→ **Problem details**: Only the lines that hold the word "pink" are wanted from this listing.

---+---

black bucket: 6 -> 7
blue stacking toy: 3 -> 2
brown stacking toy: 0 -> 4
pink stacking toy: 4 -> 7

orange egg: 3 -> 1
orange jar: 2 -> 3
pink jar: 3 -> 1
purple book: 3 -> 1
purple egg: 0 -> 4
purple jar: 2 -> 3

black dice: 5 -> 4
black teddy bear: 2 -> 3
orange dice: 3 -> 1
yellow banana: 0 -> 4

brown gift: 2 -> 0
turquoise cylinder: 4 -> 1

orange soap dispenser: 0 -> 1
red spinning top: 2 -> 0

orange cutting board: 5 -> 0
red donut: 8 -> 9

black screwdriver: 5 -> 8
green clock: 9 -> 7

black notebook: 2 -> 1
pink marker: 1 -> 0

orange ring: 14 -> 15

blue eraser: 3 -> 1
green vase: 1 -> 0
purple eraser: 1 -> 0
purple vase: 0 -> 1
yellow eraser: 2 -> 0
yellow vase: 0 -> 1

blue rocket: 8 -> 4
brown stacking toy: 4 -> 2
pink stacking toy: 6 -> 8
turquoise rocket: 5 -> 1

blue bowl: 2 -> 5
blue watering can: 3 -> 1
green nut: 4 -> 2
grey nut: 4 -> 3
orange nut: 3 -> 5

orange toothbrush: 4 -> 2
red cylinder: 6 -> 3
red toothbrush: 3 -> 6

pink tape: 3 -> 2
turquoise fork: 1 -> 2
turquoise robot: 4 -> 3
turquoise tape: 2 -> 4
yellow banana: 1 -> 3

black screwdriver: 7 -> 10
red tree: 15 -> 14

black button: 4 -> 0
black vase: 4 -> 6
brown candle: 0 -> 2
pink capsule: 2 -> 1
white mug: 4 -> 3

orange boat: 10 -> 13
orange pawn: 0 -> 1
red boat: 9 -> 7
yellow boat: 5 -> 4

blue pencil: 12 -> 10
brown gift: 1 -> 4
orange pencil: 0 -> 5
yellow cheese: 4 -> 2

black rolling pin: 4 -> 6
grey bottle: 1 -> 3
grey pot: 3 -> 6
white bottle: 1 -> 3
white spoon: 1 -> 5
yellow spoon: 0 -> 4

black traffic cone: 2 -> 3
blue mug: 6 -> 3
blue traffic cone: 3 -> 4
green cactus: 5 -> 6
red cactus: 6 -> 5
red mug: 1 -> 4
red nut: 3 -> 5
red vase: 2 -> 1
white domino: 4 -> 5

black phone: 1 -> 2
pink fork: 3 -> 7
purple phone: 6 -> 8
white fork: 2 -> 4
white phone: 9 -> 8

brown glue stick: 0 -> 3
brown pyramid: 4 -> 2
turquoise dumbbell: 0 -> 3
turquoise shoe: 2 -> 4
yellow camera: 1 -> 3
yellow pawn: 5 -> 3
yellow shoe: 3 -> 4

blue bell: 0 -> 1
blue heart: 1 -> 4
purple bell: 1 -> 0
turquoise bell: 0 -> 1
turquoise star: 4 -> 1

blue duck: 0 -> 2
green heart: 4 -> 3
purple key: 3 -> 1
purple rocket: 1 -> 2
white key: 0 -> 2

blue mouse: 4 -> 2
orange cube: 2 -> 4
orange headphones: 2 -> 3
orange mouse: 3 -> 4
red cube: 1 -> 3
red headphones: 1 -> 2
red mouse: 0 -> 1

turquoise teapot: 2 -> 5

---+---

→ **Exercise response**:
pink stacking toy: 4 -> 7
pink jar: 3 -> 1
pink marker: 1 -> 0
pink stacking toy: 6 -> 8
pink tape: 3 -> 2
pink capsule: 2 -> 1
pink fork: 3 -> 7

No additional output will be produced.